● ABOUT THIS EXERCISE: Copy out the entries word for word, leaving images aside.

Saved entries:
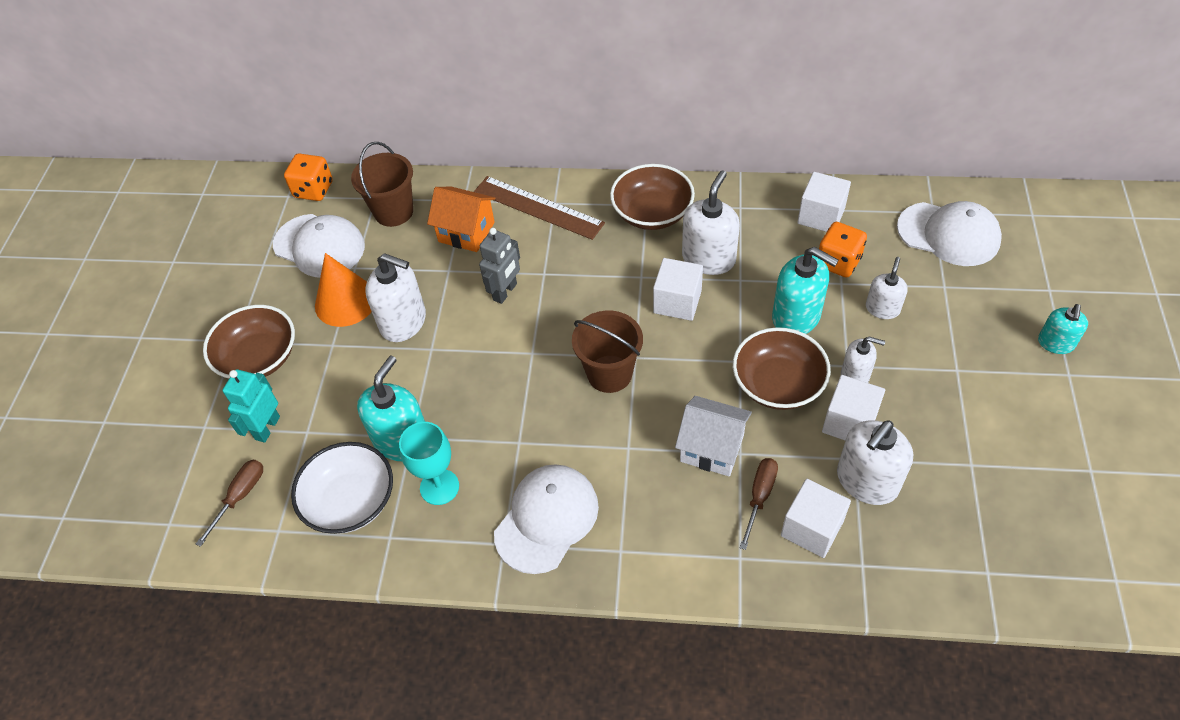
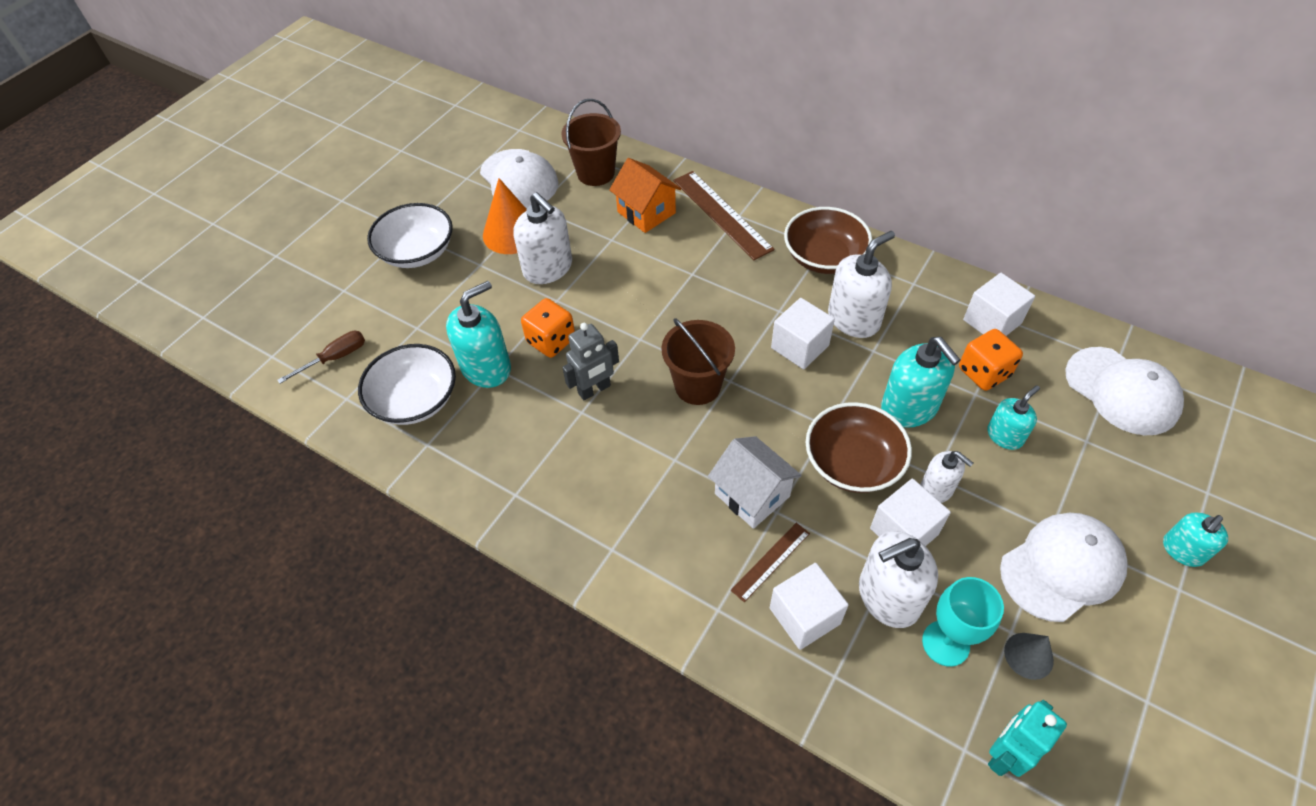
camera: 25 degrees right, 0 degrees up
(259, 358) = (417, 252): brown bowl -> white bowl
(267, 428) = (389, 311): turquoise robot -> turquoise robot (1005, 754)
(313, 190) = (542, 132): orange dice -> orange dice (551, 341)
(439, 487) = (492, 420): turquoise goblet -> turquoise goblet (945, 643)
(505, 292) = (648, 276): grey robot -> grey robot (594, 390)
(547, 519) = (564, 490): white cap -> white cap (1062, 567)
(759, 497) = (770, 561): brown screwdriver -> brown ruler
(882, 308) = (1005, 436): white soap dispenser -> turquoise soap dispenser
(993, 477) = (1028, 655): none -> grey cone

● TASK OUTPUT:
camera: 25 degrees right, 0 degrees up
(259, 358) = (417, 252): brown bowl -> white bowl
(267, 428) = (389, 311): turquoise robot -> turquoise robot (1005, 754)
(313, 190) = (542, 132): orange dice -> orange dice (551, 341)
(439, 487) = (492, 420): turquoise goblet -> turquoise goblet (945, 643)
(505, 292) = (648, 276): grey robot -> grey robot (594, 390)
(547, 519) = (564, 490): white cap -> white cap (1062, 567)
(759, 497) = (770, 561): brown screwdriver -> brown ruler
(882, 308) = (1005, 436): white soap dispenser -> turquoise soap dispenser
(993, 477) = (1028, 655): none -> grey cone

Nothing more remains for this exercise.